++++ PROVIDED DATA ++++

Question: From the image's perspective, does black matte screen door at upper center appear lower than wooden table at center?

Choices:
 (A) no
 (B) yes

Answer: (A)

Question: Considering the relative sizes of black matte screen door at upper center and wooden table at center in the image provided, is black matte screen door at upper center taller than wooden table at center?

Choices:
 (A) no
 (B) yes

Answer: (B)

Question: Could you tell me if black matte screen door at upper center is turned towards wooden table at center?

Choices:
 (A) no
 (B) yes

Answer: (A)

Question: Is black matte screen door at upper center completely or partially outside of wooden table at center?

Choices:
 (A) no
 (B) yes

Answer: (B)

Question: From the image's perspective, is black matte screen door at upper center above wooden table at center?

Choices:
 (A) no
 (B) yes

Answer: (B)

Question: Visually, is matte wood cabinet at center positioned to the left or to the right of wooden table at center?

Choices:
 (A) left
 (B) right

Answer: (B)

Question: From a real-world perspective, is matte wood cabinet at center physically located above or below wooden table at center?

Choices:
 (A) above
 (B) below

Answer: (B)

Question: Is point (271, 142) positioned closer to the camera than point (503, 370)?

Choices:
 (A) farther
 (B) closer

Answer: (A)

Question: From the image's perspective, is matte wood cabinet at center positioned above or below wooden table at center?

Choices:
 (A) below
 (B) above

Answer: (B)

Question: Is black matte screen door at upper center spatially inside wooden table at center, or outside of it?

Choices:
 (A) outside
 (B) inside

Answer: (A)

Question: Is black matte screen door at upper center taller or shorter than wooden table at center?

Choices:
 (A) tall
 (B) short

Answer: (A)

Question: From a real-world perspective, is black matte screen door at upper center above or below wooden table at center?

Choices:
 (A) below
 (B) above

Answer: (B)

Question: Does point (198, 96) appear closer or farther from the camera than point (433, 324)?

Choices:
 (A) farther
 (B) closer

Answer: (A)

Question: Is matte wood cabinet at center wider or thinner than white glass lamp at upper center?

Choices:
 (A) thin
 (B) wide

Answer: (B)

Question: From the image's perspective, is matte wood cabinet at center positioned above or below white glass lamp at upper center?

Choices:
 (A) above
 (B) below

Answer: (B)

++++

*WHAT IS BEING ASKED*
Could you update the data from the line containing "Question: Does point" up to and including its final line, swapping "white glass lamp" for "ceramic table lamp" and leaving everything else untouched, and return only those lines?

*COMPLETE ANSWER*
Question: Does point (198, 96) appear closer or farther from the camera than point (433, 324)?

Choices:
 (A) farther
 (B) closer

Answer: (A)

Question: Is matte wood cabinet at center wider or thinner than ceramic table lamp at upper center?

Choices:
 (A) thin
 (B) wide

Answer: (B)

Question: From the image's perspective, is matte wood cabinet at center positioned above or below ceramic table lamp at upper center?

Choices:
 (A) above
 (B) below

Answer: (B)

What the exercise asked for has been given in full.